(Data excerpts)

◆ ◆ ◆ ◆ ◆ ◆ ◆

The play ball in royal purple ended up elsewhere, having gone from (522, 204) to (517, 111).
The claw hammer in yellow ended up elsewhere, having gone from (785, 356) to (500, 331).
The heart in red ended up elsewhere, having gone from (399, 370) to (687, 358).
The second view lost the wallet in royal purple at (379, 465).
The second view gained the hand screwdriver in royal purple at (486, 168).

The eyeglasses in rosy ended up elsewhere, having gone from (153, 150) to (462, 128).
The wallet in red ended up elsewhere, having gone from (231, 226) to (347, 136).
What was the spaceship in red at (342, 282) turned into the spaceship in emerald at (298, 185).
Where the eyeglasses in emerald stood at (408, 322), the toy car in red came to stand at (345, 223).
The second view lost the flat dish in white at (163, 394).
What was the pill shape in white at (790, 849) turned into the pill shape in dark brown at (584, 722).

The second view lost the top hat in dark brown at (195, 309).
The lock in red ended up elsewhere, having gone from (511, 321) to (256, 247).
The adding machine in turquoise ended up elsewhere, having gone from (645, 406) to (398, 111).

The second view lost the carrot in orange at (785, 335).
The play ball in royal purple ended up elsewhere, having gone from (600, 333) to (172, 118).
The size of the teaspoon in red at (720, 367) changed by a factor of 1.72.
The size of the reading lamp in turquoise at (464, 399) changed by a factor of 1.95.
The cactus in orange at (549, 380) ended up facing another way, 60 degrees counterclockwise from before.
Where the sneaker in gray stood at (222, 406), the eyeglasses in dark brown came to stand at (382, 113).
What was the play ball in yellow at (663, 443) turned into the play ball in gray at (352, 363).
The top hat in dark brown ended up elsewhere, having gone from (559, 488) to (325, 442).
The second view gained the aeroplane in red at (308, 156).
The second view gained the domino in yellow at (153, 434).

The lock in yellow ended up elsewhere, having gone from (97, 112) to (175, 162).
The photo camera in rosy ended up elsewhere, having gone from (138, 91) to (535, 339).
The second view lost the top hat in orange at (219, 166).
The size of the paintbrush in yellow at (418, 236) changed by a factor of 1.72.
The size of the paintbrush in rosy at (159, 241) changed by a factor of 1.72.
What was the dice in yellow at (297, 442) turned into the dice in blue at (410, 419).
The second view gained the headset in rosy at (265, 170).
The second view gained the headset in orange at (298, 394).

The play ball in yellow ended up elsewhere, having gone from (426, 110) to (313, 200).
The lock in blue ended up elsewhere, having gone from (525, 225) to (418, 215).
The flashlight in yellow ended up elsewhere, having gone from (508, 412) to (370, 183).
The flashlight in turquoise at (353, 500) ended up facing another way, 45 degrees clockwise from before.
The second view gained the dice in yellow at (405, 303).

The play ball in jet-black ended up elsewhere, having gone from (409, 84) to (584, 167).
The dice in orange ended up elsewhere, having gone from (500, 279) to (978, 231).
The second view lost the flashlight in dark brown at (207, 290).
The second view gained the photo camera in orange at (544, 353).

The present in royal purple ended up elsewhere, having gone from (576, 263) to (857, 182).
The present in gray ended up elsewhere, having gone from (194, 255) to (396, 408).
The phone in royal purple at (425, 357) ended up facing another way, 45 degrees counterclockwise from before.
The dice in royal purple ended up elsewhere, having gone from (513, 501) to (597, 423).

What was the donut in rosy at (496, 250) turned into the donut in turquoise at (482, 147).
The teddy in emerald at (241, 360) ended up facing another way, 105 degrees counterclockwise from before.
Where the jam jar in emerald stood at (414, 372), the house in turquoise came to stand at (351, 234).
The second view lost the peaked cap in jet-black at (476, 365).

◆ ◆ ◆ ◆ ◆ ◆ ◆

What must be returned is the line with "The phone in" plus every line after it to the end of the entries, exactly as they appear.

### Exercise answer:
The phone in royal purple at (425, 357) ended up facing another way, 45 degrees counterclockwise from before.
The dice in royal purple ended up elsewhere, having gone from (513, 501) to (597, 423).

What was the donut in rosy at (496, 250) turned into the donut in turquoise at (482, 147).
The teddy in emerald at (241, 360) ended up facing another way, 105 degrees counterclockwise from before.
Where the jam jar in emerald stood at (414, 372), the house in turquoise came to stand at (351, 234).
The second view lost the peaked cap in jet-black at (476, 365).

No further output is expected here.